■ Goal of the exercise ■
Using the records below, return exactly the lines from the one containing "lunettes (orange) 368,72,428,116" through the last, and omit pictures.

*** Records for this exercise ***

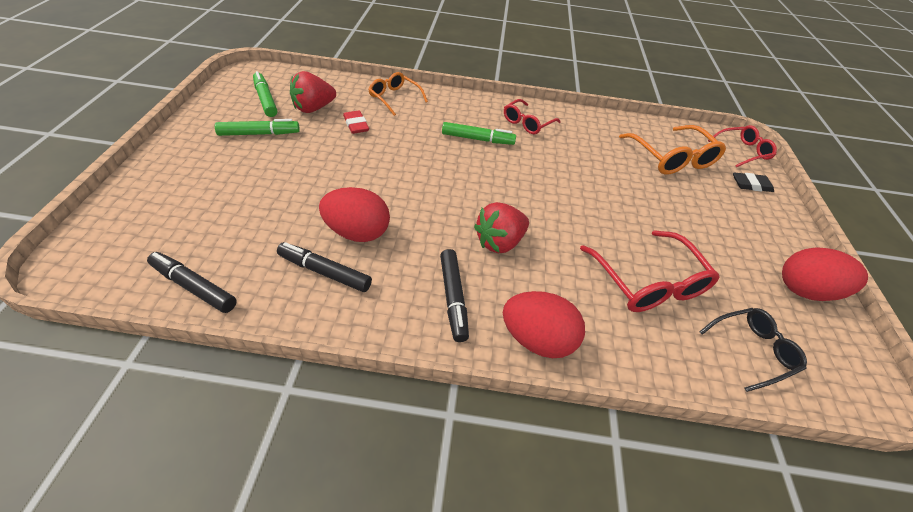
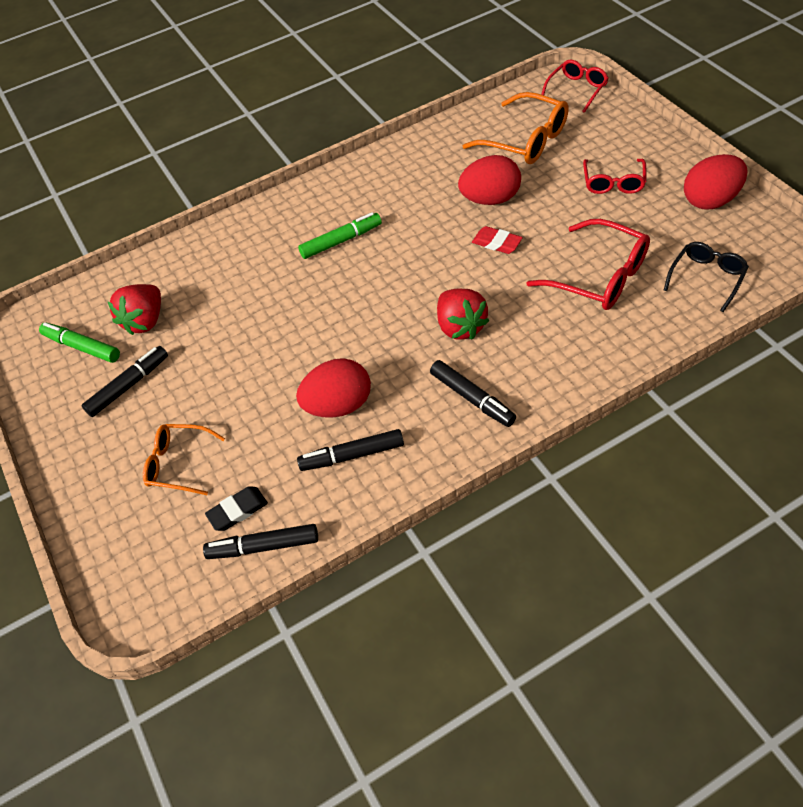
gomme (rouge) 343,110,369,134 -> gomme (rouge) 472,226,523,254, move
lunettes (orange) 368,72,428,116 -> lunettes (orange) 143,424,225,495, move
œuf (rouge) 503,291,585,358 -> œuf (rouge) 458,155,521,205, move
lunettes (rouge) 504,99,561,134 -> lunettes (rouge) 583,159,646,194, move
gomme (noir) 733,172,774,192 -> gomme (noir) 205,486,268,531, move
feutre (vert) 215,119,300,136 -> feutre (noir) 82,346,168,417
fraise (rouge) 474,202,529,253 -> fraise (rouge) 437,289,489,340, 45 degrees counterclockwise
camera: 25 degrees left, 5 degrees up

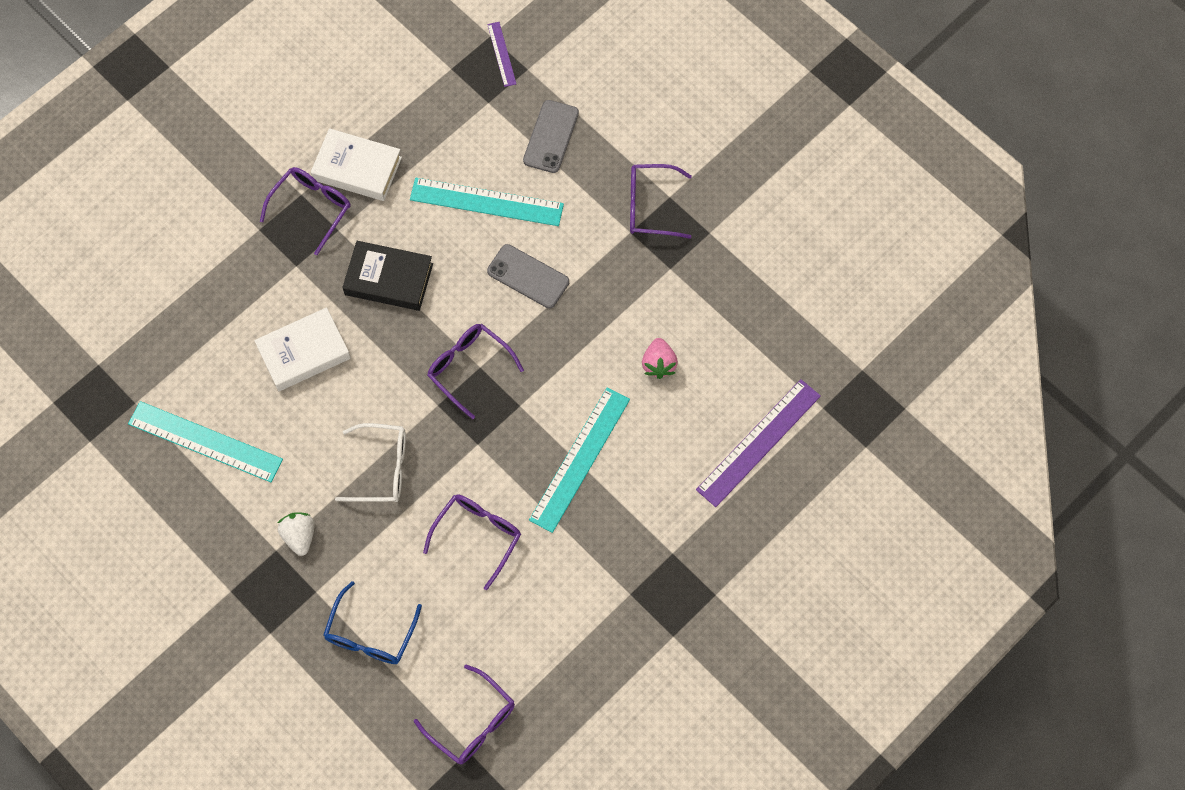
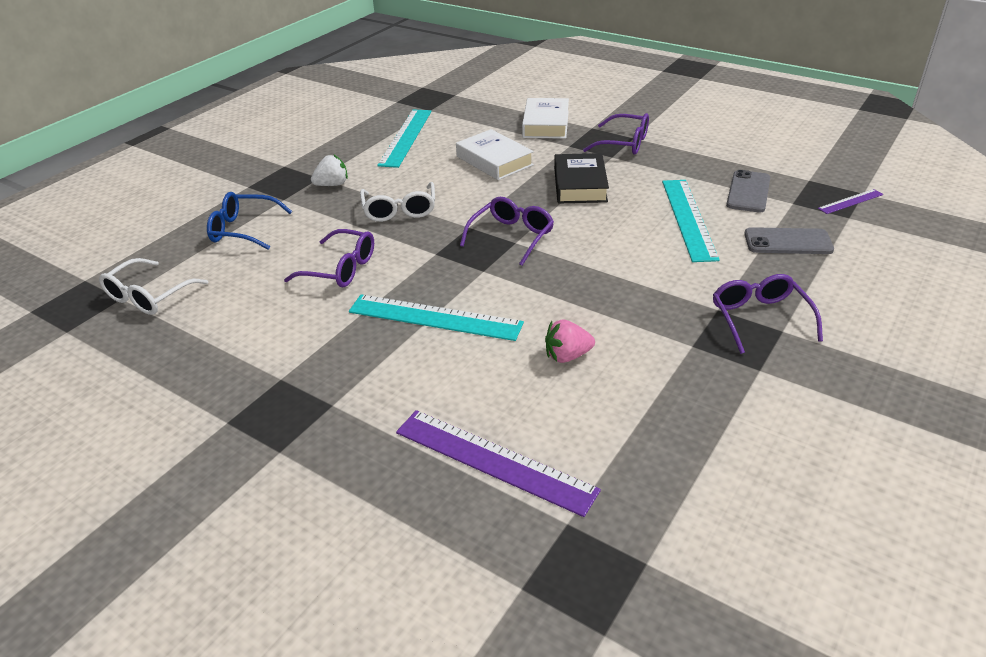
livre (blanc) 311,128,402,201 -> livre (blanc) 522,98,569,139, move
téléphone (gris) 487,244,569,308 -> téléphone (gris) 726,170,770,213, move
lunettes (violet) 414,664,515,764 -> lunettes (blanc) 99,258,208,315
camera: 80 degrees right, 30 degrees down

*** End of Records for this exercise ***

■ Answer ■
lunettes (orange) 368,72,428,116 -> lunettes (orange) 143,424,225,495, move
œuf (rouge) 503,291,585,358 -> œuf (rouge) 458,155,521,205, move
lunettes (rouge) 504,99,561,134 -> lunettes (rouge) 583,159,646,194, move
gomme (noir) 733,172,774,192 -> gomme (noir) 205,486,268,531, move
feutre (vert) 215,119,300,136 -> feutre (noir) 82,346,168,417
fraise (rouge) 474,202,529,253 -> fraise (rouge) 437,289,489,340, 45 degrees counterclockwise
camera: 25 degrees left, 5 degrees up

livre (blanc) 311,128,402,201 -> livre (blanc) 522,98,569,139, move
téléphone (gris) 487,244,569,308 -> téléphone (gris) 726,170,770,213, move
lunettes (violet) 414,664,515,764 -> lunettes (blanc) 99,258,208,315
camera: 80 degrees right, 30 degrees down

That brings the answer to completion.